• Task directions: Transcribe the data below exactly, but only from the line containing "pink teapot [140,158,234,218]" through its final line, both included.

• Image change detection data:
BEGIN

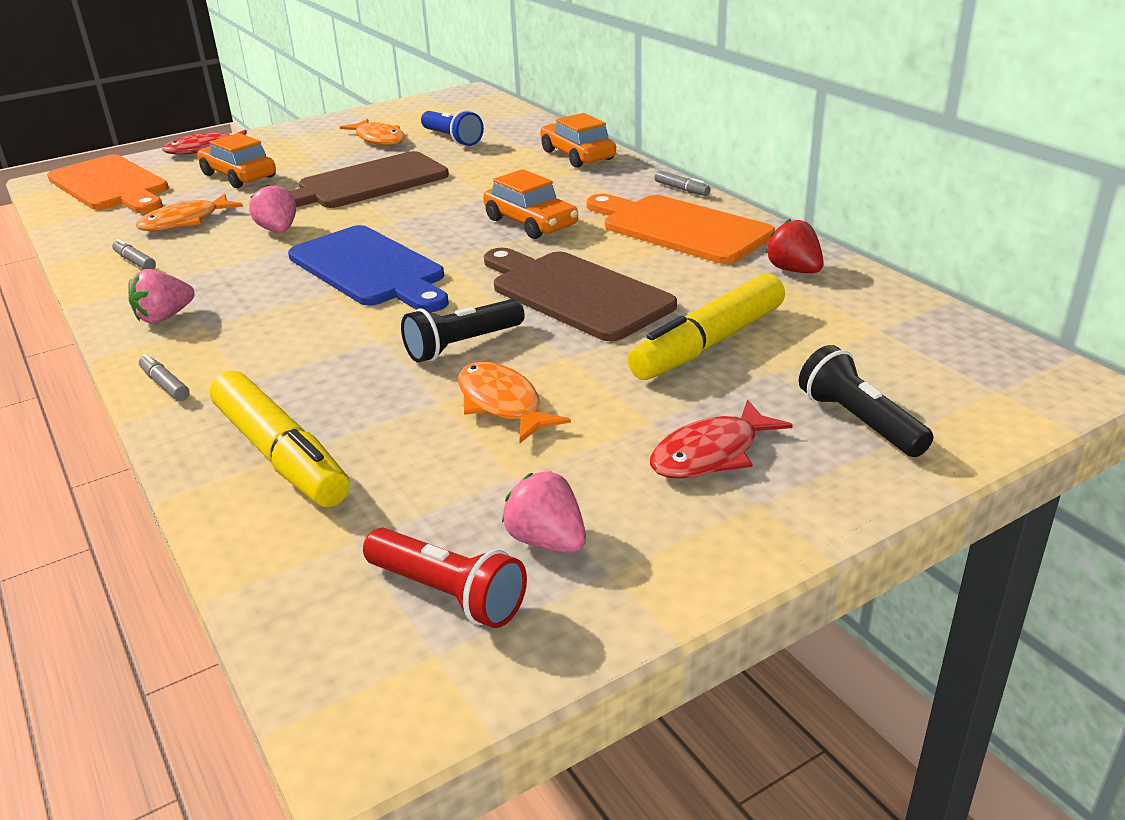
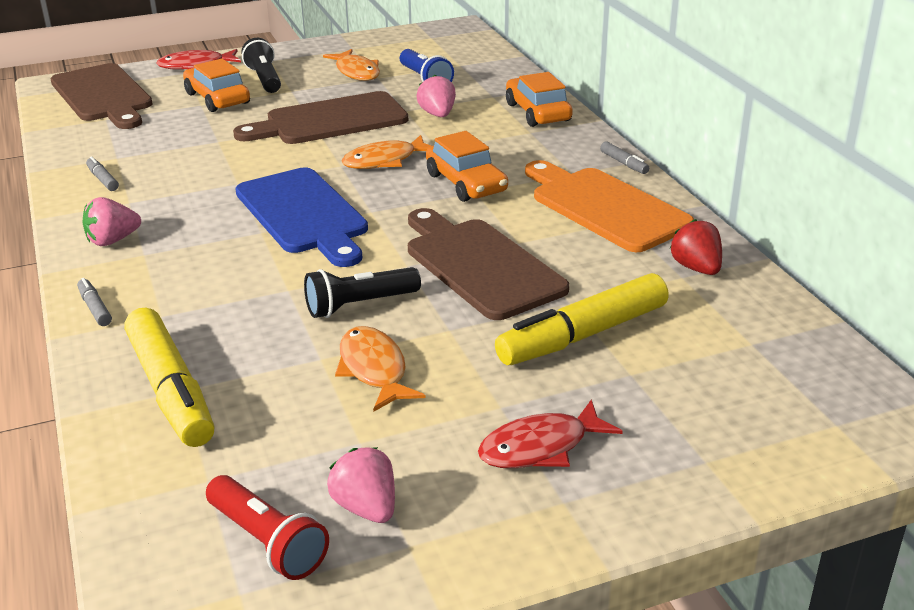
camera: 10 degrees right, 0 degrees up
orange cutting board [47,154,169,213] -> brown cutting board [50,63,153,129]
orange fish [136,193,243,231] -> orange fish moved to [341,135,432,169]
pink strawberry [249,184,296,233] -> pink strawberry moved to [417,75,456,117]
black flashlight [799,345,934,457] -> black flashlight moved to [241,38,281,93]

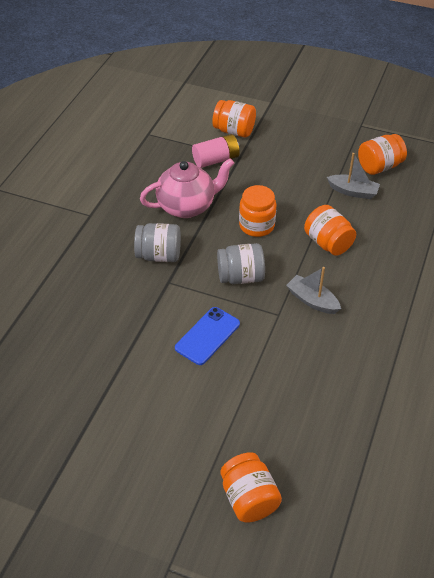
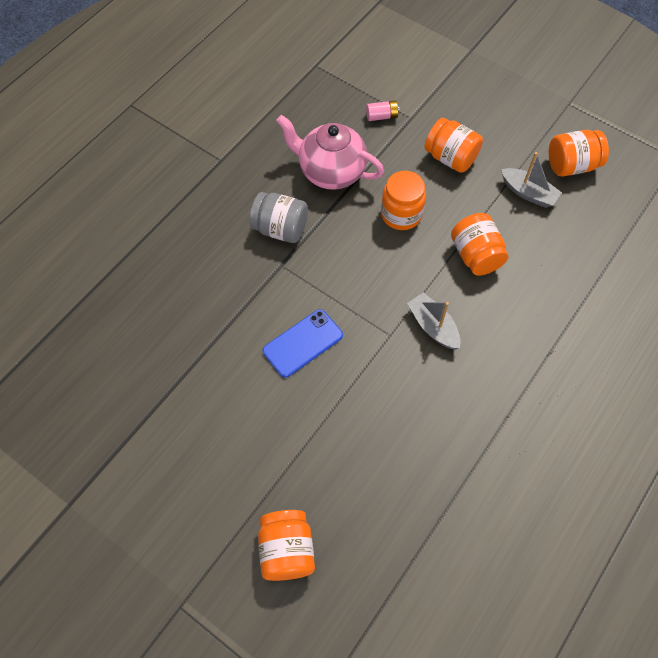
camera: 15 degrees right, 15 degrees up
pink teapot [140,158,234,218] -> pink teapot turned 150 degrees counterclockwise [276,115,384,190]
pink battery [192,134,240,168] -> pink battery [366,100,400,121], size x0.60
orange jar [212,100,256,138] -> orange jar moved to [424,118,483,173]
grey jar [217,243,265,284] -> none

END

• Task result:
pink teapot [140,158,234,218] -> pink teapot turned 150 degrees counterclockwise [276,115,384,190]
pink battery [192,134,240,168] -> pink battery [366,100,400,121], size x0.60
orange jar [212,100,256,138] -> orange jar moved to [424,118,483,173]
grey jar [217,243,265,284] -> none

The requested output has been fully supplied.